§ **Given data**
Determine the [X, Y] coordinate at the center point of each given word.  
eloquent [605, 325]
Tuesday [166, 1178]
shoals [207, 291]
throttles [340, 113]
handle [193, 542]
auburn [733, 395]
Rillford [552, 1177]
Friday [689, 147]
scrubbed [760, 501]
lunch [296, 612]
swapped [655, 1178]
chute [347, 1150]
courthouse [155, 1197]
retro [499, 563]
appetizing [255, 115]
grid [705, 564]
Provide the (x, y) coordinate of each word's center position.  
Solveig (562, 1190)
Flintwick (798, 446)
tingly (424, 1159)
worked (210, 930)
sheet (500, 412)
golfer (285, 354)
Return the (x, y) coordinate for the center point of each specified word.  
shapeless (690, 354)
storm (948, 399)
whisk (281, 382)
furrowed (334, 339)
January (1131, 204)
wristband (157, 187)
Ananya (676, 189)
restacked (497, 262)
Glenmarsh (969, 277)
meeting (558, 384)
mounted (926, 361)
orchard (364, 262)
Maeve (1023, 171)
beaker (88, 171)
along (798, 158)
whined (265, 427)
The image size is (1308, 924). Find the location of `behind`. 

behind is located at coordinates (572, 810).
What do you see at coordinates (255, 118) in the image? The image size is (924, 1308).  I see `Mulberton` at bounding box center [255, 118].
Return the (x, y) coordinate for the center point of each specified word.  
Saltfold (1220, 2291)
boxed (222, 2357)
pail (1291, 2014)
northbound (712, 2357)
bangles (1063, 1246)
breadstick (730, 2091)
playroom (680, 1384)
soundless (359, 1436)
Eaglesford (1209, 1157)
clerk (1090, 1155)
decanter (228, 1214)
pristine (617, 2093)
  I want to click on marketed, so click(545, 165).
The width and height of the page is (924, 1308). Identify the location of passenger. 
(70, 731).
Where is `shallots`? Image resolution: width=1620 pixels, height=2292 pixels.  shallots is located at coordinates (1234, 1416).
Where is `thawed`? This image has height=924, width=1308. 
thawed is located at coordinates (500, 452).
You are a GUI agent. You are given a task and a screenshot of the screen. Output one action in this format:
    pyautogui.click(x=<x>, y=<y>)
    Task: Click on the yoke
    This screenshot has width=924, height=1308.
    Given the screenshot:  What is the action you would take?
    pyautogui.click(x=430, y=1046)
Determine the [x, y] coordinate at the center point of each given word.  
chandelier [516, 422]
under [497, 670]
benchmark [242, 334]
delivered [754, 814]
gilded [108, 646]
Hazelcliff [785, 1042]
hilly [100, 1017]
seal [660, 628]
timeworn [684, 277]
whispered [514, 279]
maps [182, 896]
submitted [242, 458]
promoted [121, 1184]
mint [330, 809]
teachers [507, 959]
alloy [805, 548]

§ **Requirement**
Locate each line in the rows above that contains the string "thawed" and copy those lines verbatim.

§ **Expected answer**
Where is `thawed`? This image has height=924, width=1308. 
thawed is located at coordinates (500, 452).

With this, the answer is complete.